Provided information:
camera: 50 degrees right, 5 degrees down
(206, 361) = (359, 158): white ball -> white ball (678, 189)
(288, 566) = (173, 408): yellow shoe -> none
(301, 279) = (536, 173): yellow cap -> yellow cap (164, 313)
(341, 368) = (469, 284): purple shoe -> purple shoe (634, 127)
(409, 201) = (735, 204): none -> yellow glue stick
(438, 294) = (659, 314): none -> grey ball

...

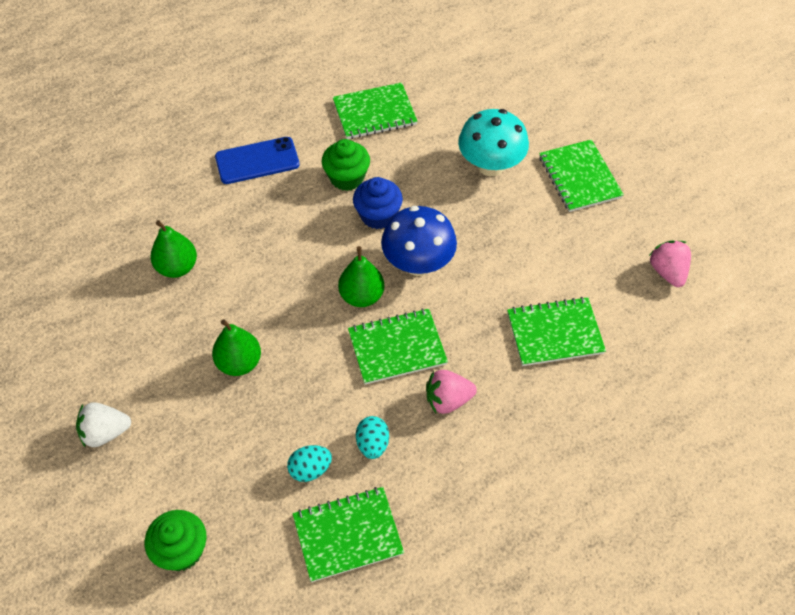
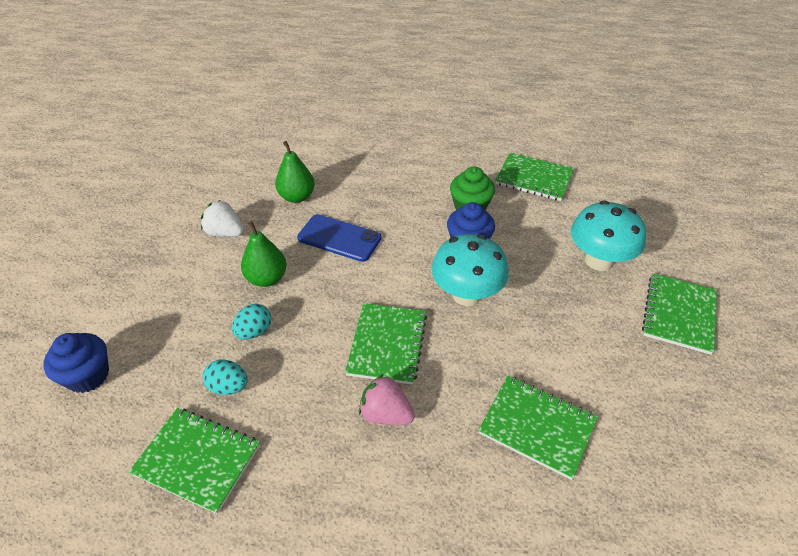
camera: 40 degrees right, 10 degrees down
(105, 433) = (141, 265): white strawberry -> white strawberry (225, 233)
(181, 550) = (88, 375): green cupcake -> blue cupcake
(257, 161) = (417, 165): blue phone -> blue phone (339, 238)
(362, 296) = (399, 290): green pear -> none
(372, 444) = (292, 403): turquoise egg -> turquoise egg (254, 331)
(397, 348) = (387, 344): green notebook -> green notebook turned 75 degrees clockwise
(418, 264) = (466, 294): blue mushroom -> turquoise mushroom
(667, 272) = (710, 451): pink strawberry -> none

* * *

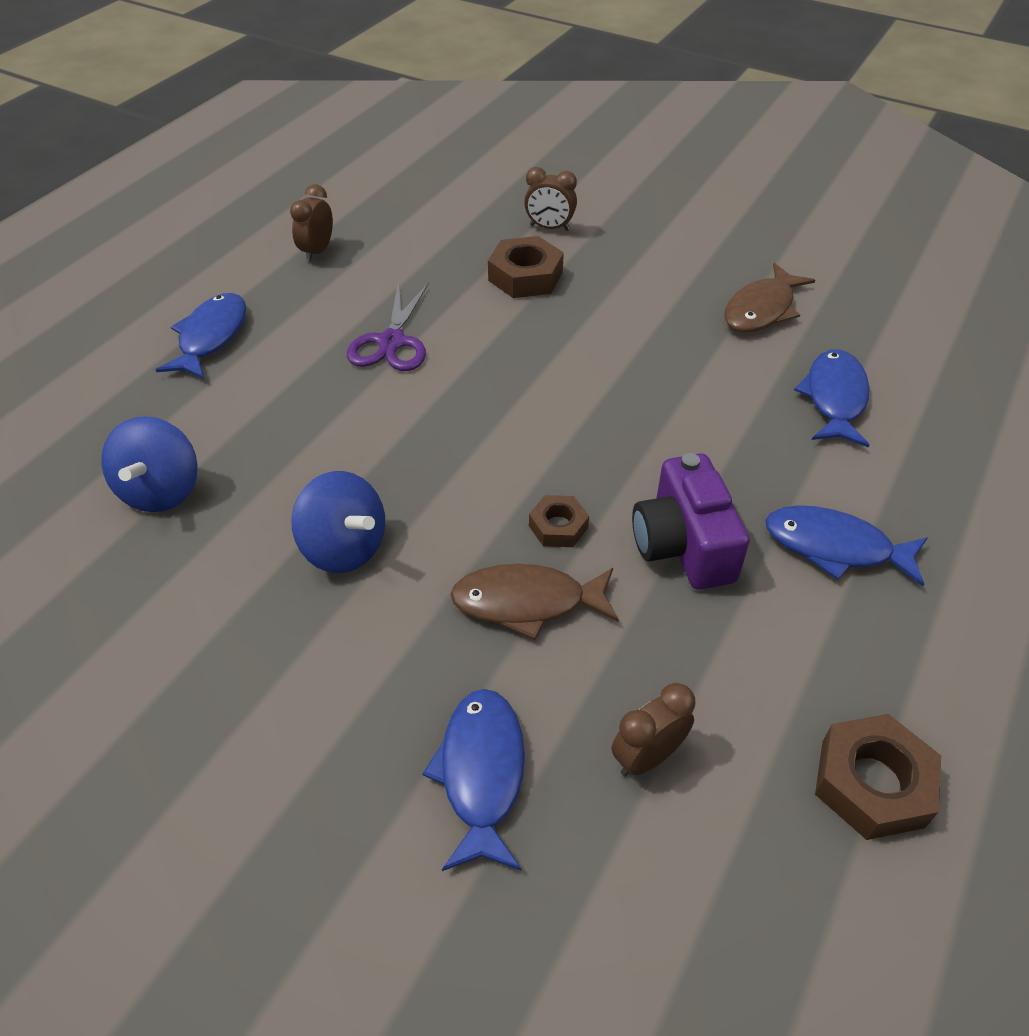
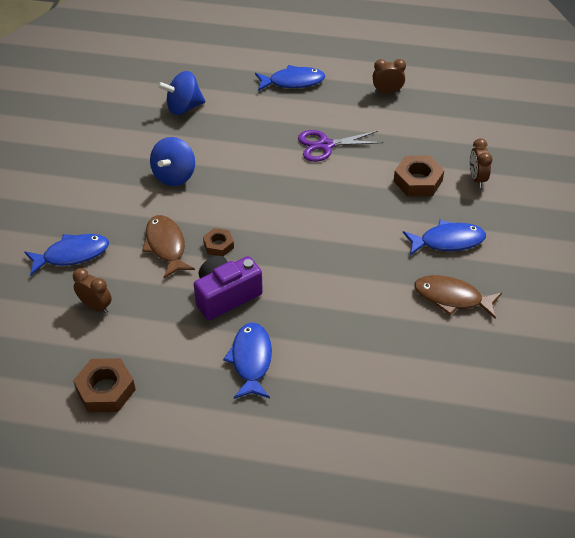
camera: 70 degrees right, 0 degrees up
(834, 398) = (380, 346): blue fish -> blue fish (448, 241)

Exercise instructions:
Going down the listing above, begin printing at the line with "camera: 50 degrees right, 5 degrees down" and finish with the line with "(438, 294) = (659, 314): none -> grey ball", exactly as they appear.

Answer to this problem:
camera: 50 degrees right, 5 degrees down
(206, 361) = (359, 158): white ball -> white ball (678, 189)
(288, 566) = (173, 408): yellow shoe -> none
(301, 279) = (536, 173): yellow cap -> yellow cap (164, 313)
(341, 368) = (469, 284): purple shoe -> purple shoe (634, 127)
(409, 201) = (735, 204): none -> yellow glue stick
(438, 294) = (659, 314): none -> grey ball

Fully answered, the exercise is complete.